_Exercise aim:_
The listing that follows must be retyped exactly, without its pictures.

··········

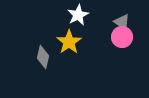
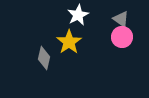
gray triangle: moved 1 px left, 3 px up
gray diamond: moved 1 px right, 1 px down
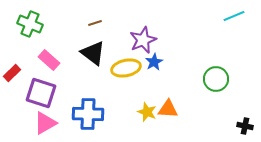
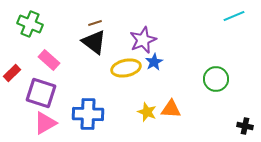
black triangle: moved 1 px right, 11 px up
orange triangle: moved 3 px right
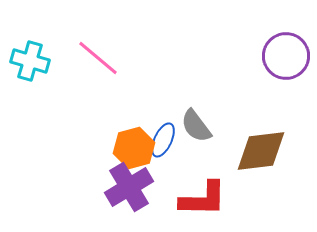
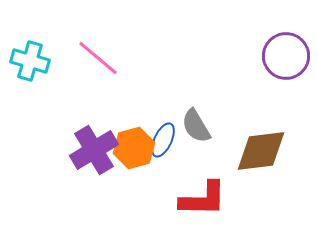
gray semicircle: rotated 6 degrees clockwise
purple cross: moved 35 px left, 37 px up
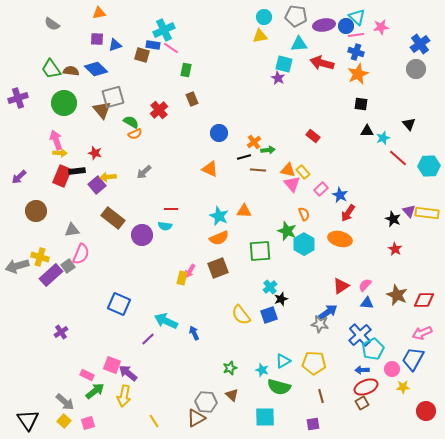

··········

_Solution for this exercise:_
gray triangle: moved 1 px left, 3 px up
gray diamond: moved 1 px right, 1 px down
black triangle: moved 1 px right, 11 px up
orange triangle: moved 3 px right
gray semicircle: rotated 6 degrees clockwise
purple cross: moved 35 px left, 37 px up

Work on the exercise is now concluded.